Please swap "rotated" for "turned" wherever it appears in the data below and write the lines out again with nothing else changed. Leave the pictures out of your answer.

=== Data provided ===

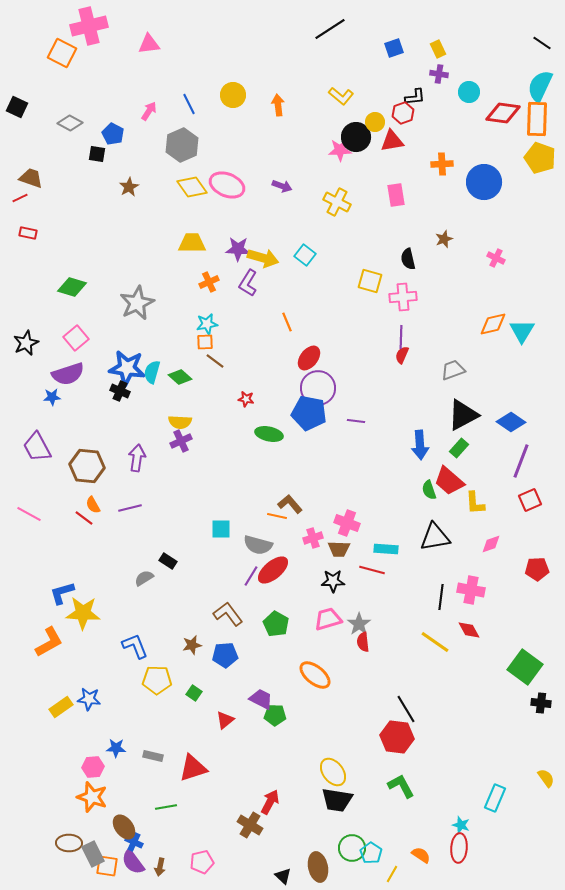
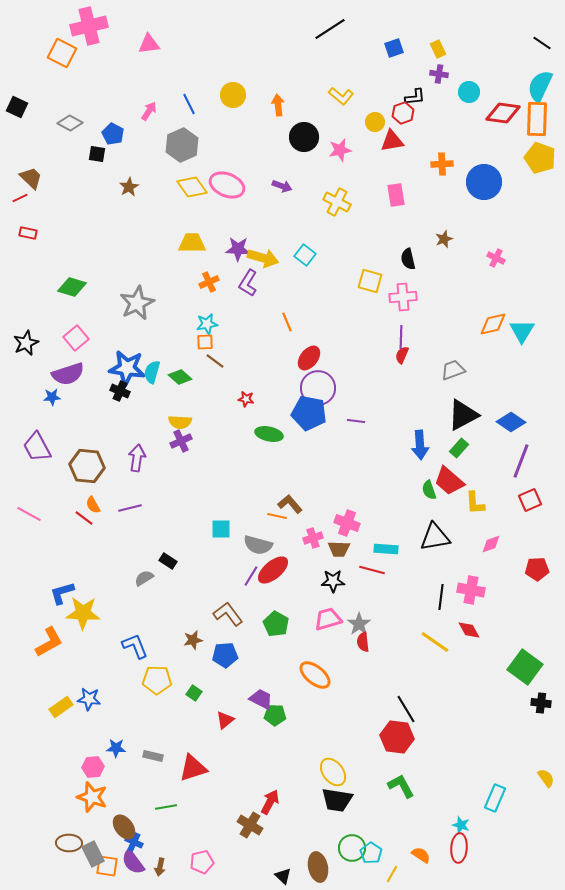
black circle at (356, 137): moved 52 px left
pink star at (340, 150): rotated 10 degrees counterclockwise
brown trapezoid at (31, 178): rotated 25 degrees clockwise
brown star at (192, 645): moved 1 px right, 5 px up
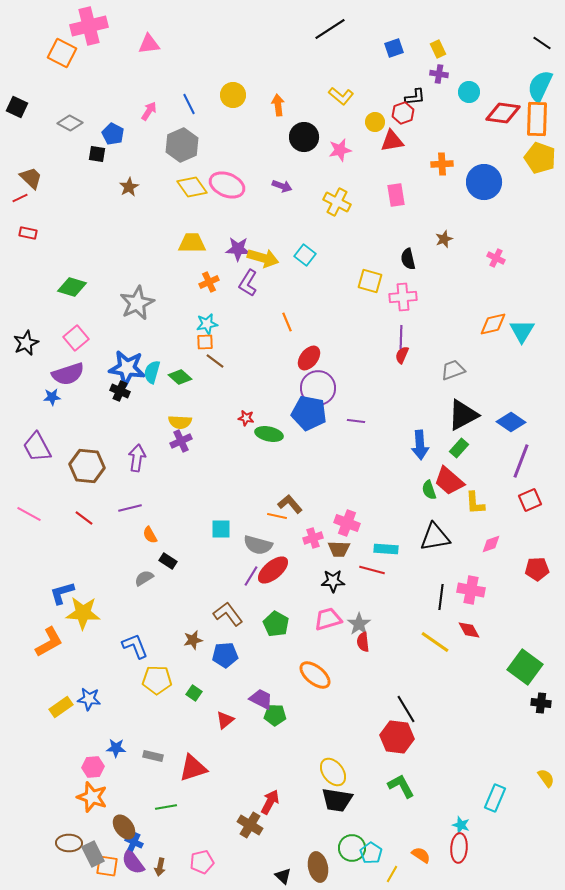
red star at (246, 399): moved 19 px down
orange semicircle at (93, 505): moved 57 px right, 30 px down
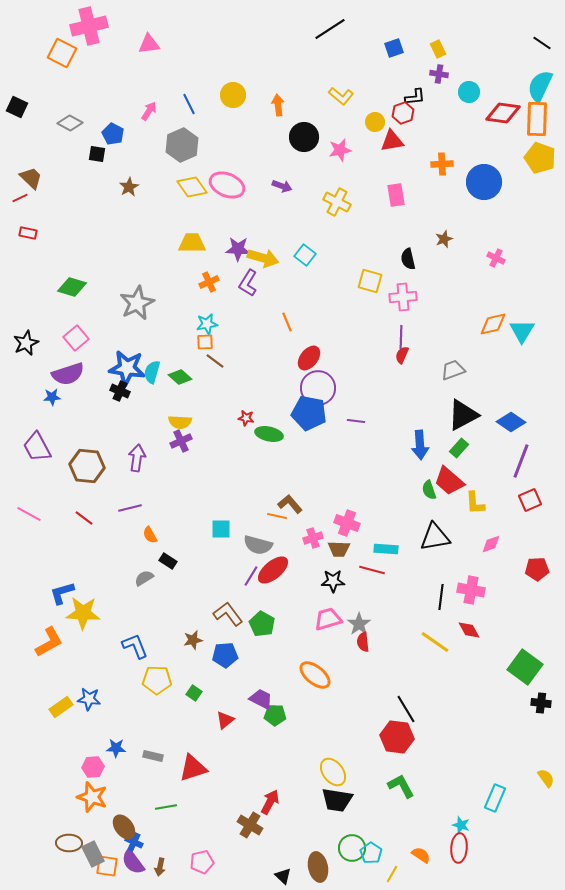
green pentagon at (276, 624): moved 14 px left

===

» Written solution:
black circle at (356, 137): moved 52 px left
pink star at (340, 150): turned 10 degrees counterclockwise
brown trapezoid at (31, 178): turned 25 degrees clockwise
brown star at (192, 645): moved 1 px right, 5 px up
red star at (246, 399): moved 19 px down
orange semicircle at (93, 505): moved 57 px right, 30 px down
green pentagon at (276, 624): moved 14 px left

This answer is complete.